[Object state comparisons]
----------------------------------------

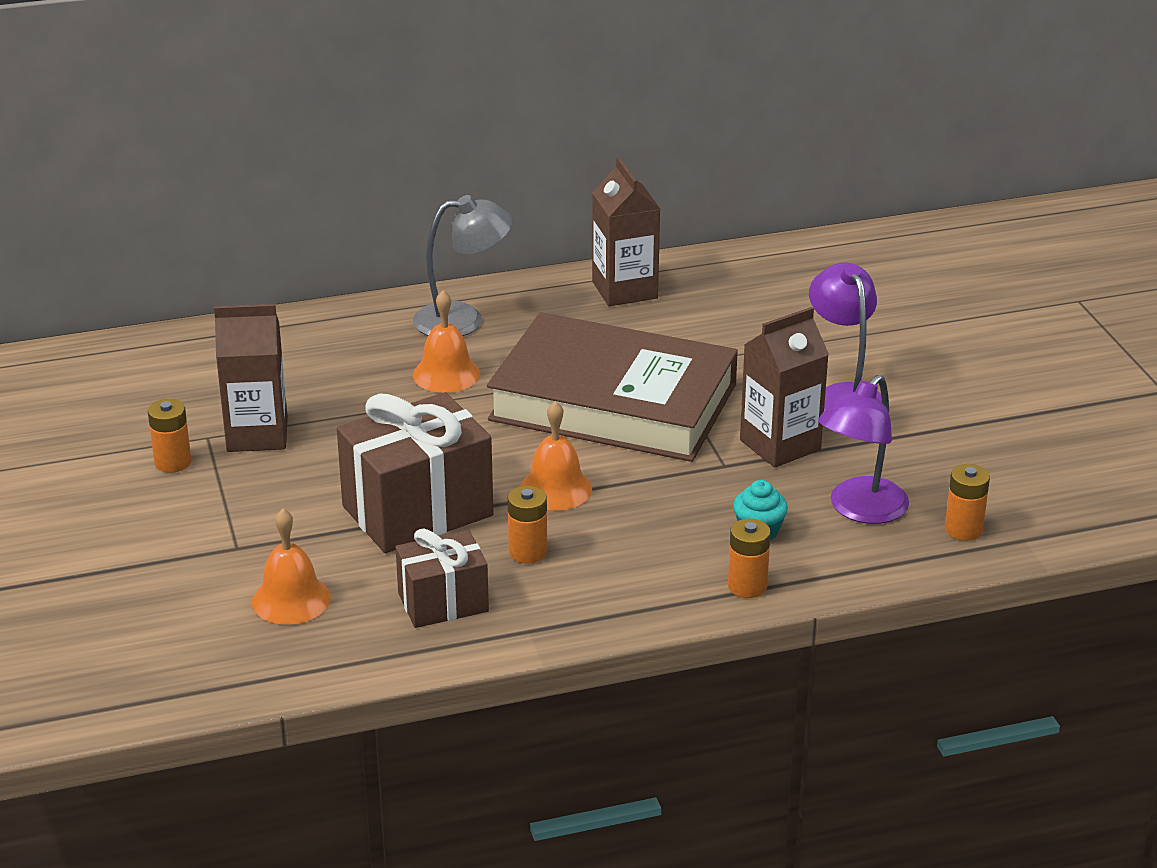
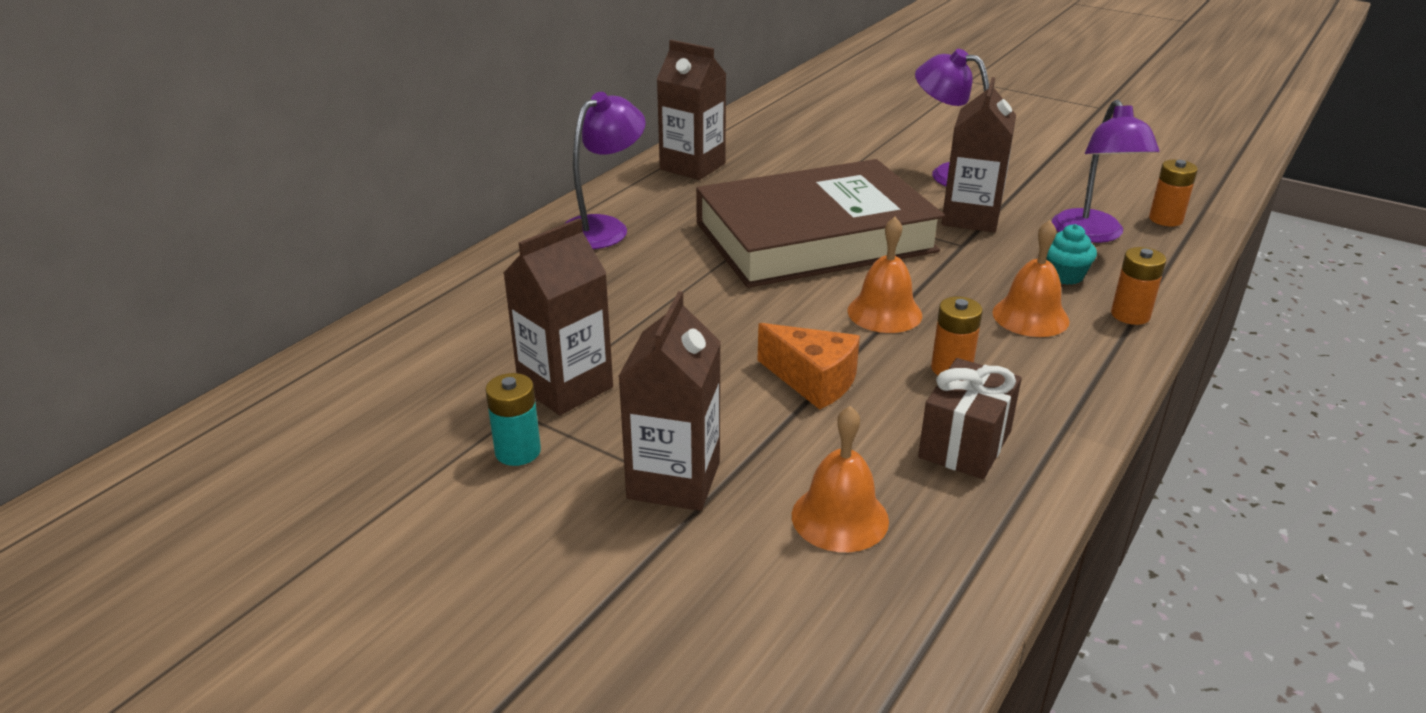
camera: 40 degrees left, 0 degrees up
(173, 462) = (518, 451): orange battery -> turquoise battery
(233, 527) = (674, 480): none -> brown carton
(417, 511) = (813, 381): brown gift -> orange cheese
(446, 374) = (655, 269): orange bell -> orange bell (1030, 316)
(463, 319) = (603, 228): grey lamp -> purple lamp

----------------------------------------

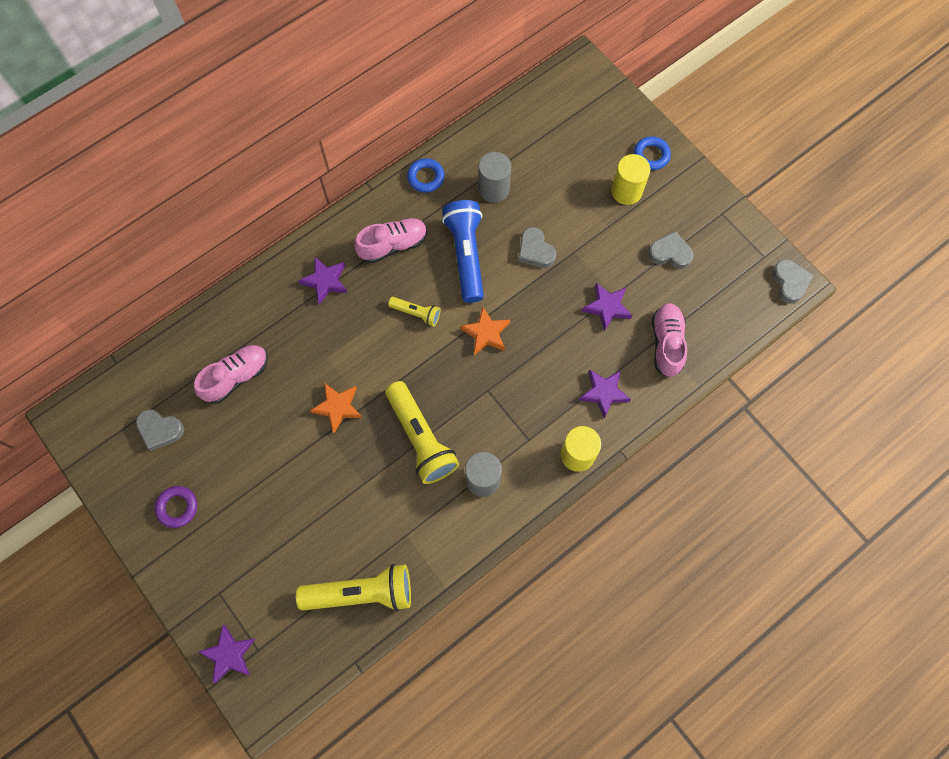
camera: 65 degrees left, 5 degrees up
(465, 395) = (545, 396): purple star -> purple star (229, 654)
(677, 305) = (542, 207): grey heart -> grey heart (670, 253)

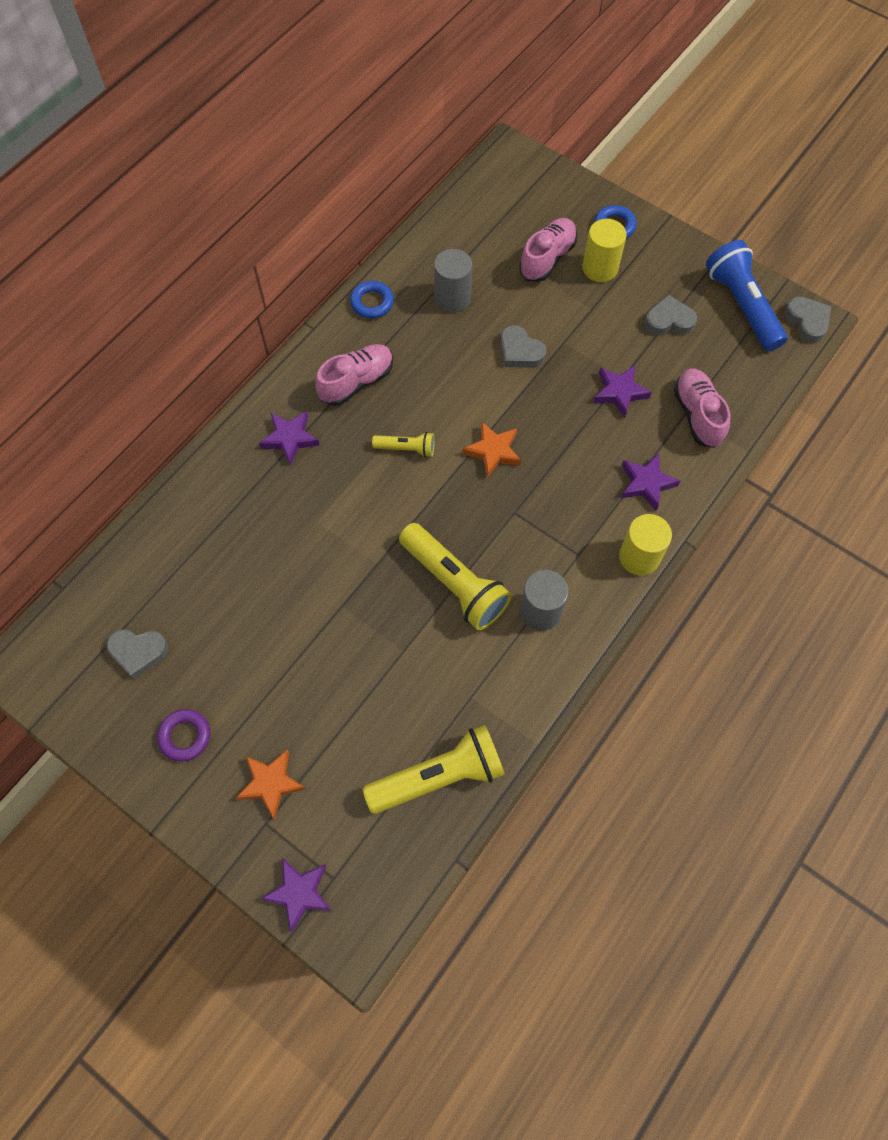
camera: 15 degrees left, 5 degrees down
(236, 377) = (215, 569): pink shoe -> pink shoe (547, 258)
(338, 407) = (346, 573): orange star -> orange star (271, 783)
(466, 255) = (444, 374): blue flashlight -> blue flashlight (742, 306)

----------------------------------------

The task: Return each line among the entries that holds the word "star".

Answer below:
(465, 395) = (545, 396): purple star -> purple star (229, 654)
(338, 407) = (346, 573): orange star -> orange star (271, 783)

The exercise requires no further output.